Source records
════════════════

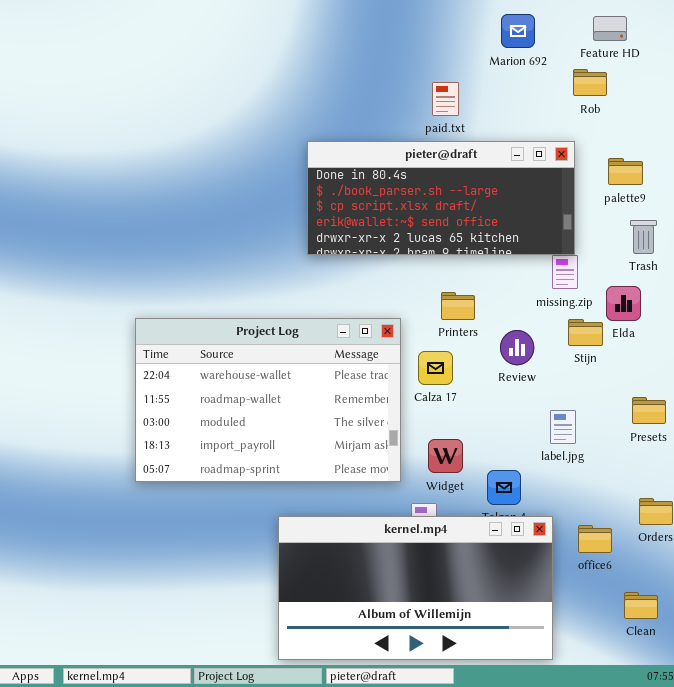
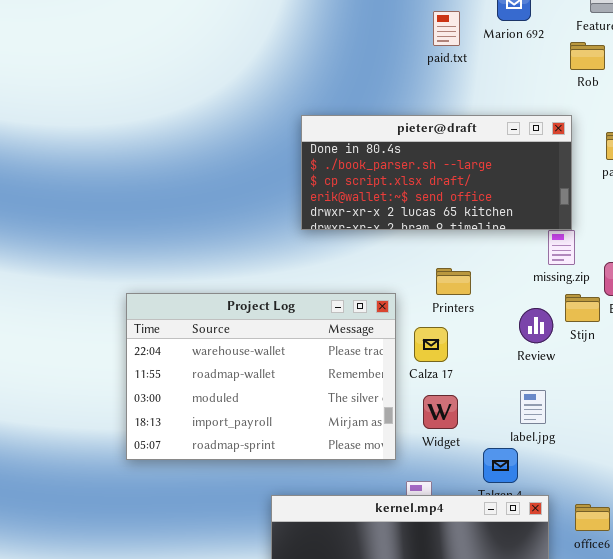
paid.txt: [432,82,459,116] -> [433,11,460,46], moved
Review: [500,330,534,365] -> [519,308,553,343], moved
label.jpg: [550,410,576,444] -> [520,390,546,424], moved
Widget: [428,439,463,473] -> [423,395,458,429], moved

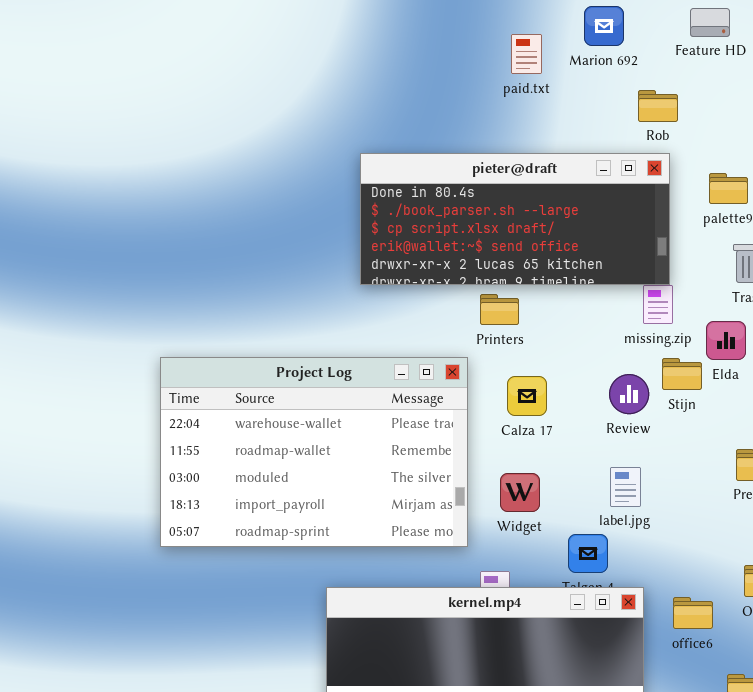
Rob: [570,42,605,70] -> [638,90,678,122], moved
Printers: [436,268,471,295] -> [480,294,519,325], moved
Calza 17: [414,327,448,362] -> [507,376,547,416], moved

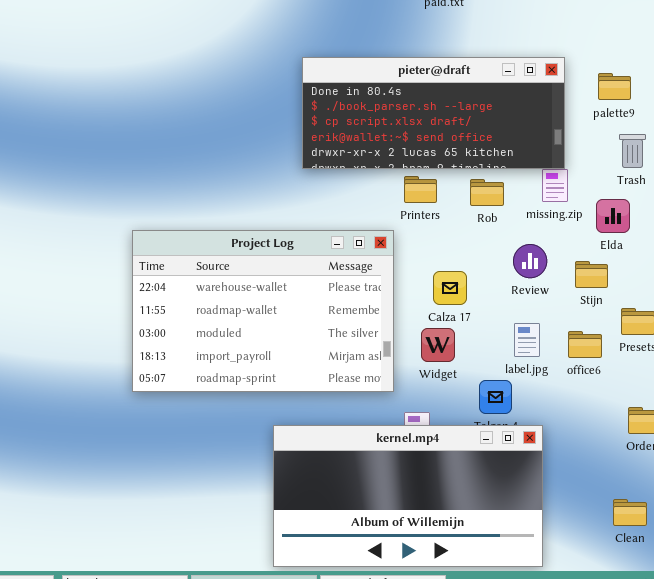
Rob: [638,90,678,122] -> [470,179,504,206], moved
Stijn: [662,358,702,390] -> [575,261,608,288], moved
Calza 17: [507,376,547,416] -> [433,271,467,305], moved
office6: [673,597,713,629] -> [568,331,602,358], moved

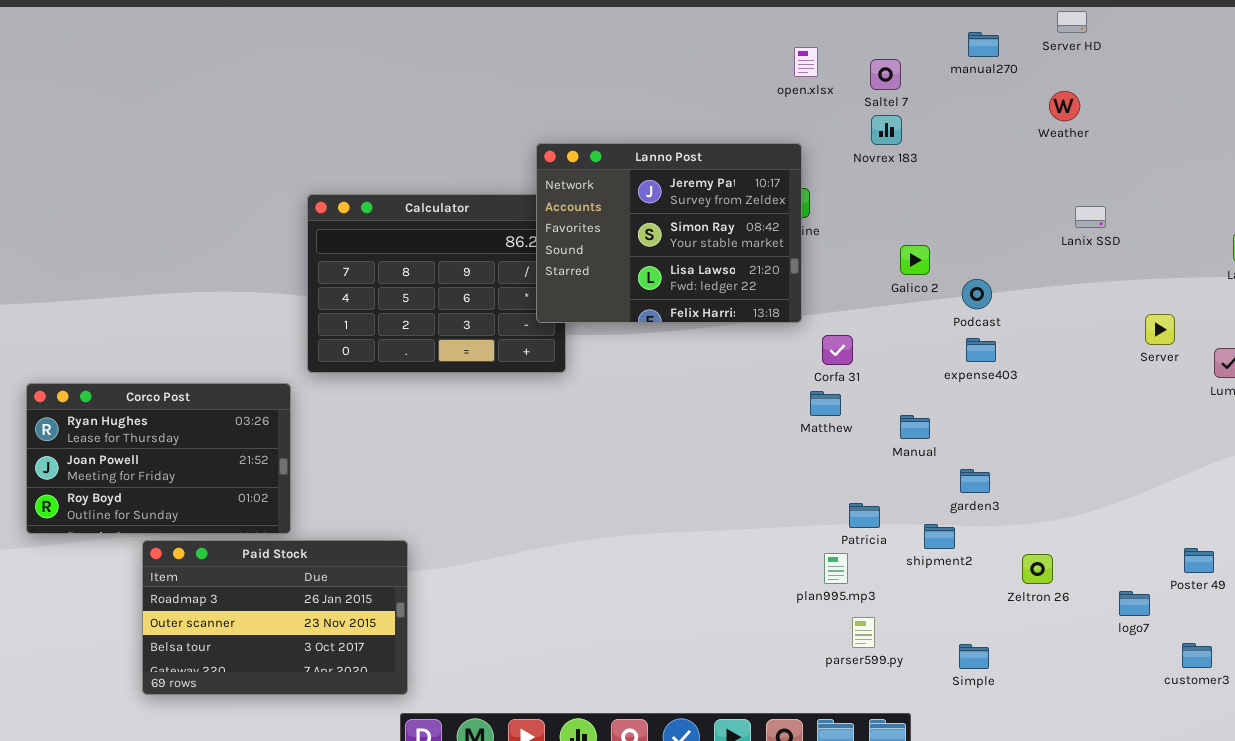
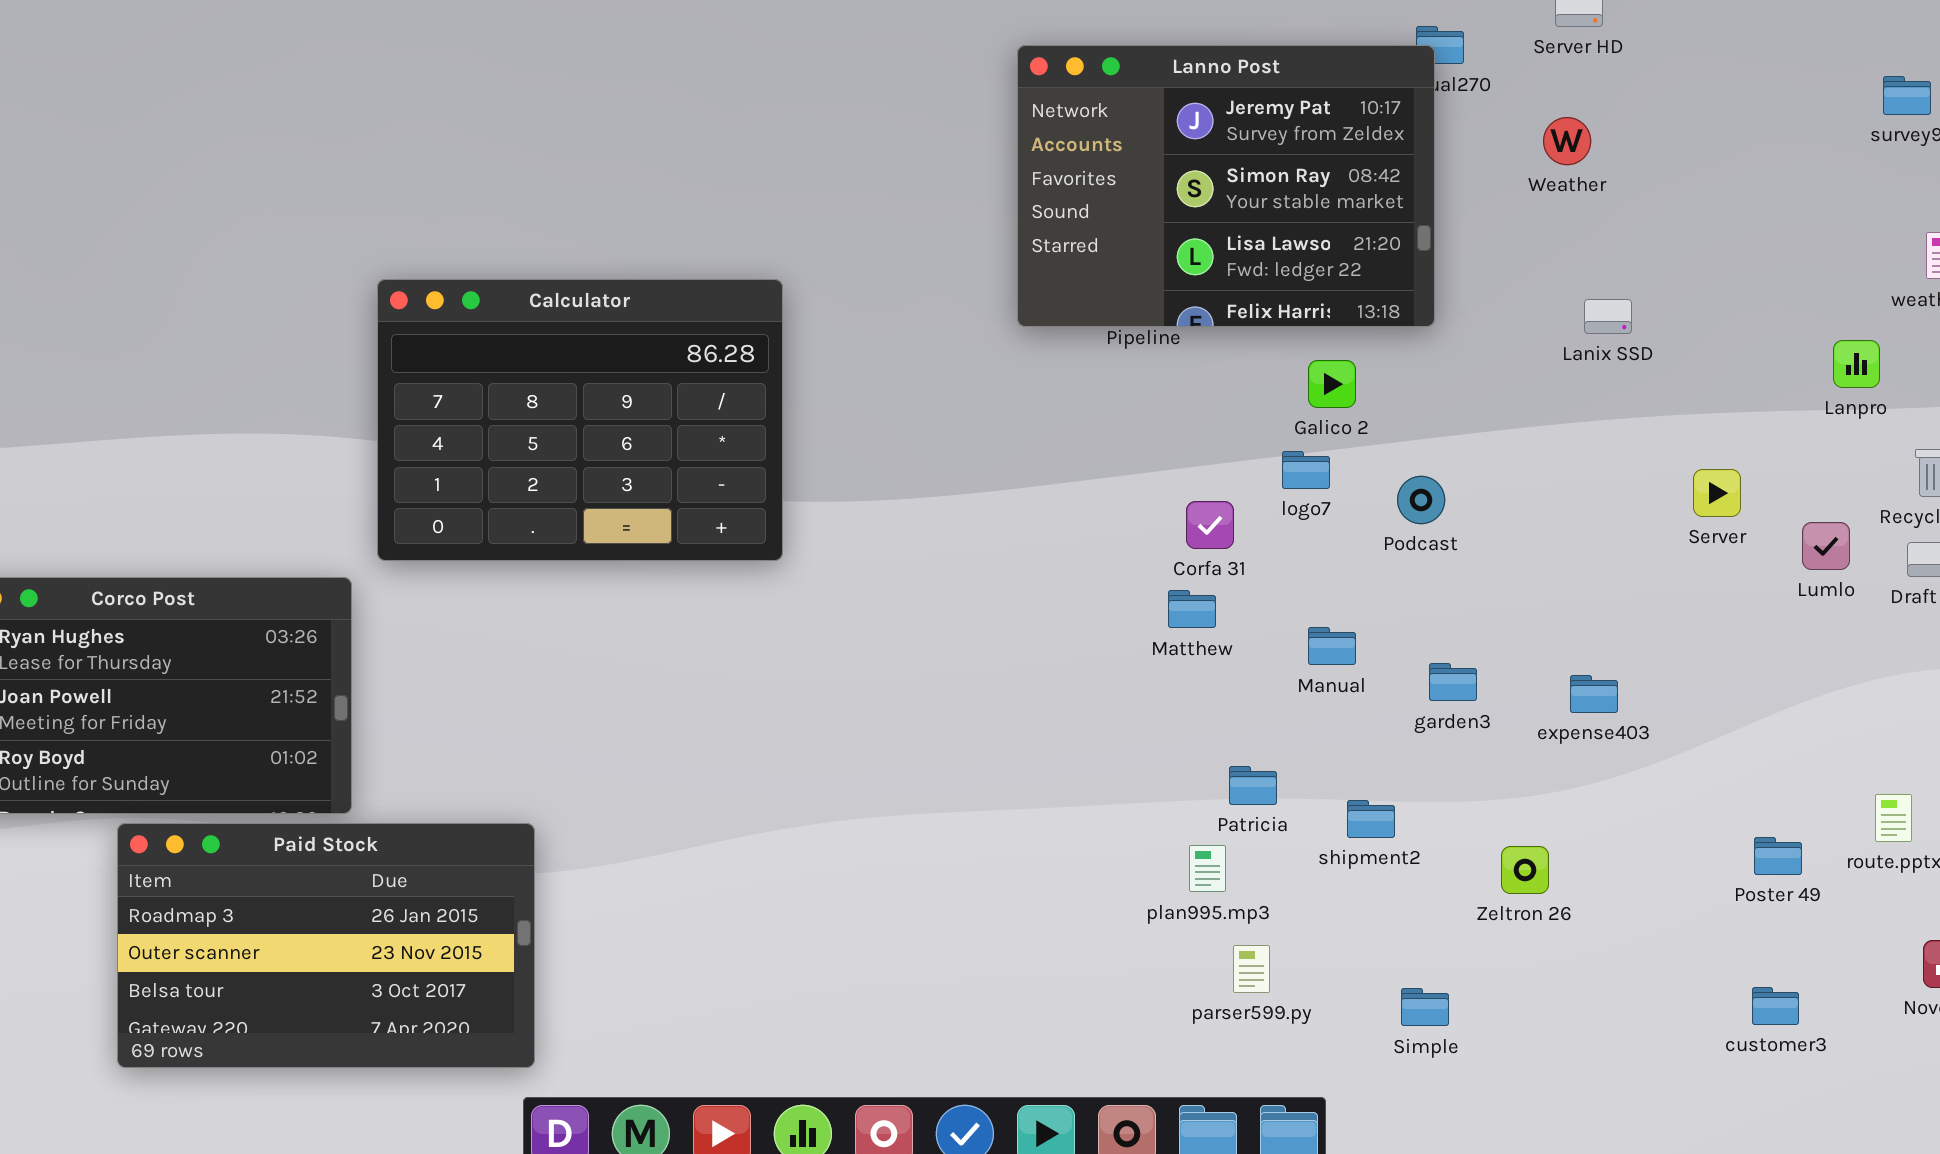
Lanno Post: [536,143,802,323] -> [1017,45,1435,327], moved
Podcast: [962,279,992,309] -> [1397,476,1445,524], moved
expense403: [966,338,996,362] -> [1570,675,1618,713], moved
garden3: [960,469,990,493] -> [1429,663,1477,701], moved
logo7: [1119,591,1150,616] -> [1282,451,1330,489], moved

════════════════

— Exercise requirements —
From the first line to the last, set down the records word for word and drop the images.

— Output —
paid.txt: [432,82,459,116] -> [433,11,460,46], moved
Review: [500,330,534,365] -> [519,308,553,343], moved
label.jpg: [550,410,576,444] -> [520,390,546,424], moved
Widget: [428,439,463,473] -> [423,395,458,429], moved

Rob: [570,42,605,70] -> [638,90,678,122], moved
Printers: [436,268,471,295] -> [480,294,519,325], moved
Calza 17: [414,327,448,362] -> [507,376,547,416], moved

Rob: [638,90,678,122] -> [470,179,504,206], moved
Stijn: [662,358,702,390] -> [575,261,608,288], moved
Calza 17: [507,376,547,416] -> [433,271,467,305], moved
office6: [673,597,713,629] -> [568,331,602,358], moved

Lanno Post: [536,143,802,323] -> [1017,45,1435,327], moved
Podcast: [962,279,992,309] -> [1397,476,1445,524], moved
expense403: [966,338,996,362] -> [1570,675,1618,713], moved
garden3: [960,469,990,493] -> [1429,663,1477,701], moved
logo7: [1119,591,1150,616] -> [1282,451,1330,489], moved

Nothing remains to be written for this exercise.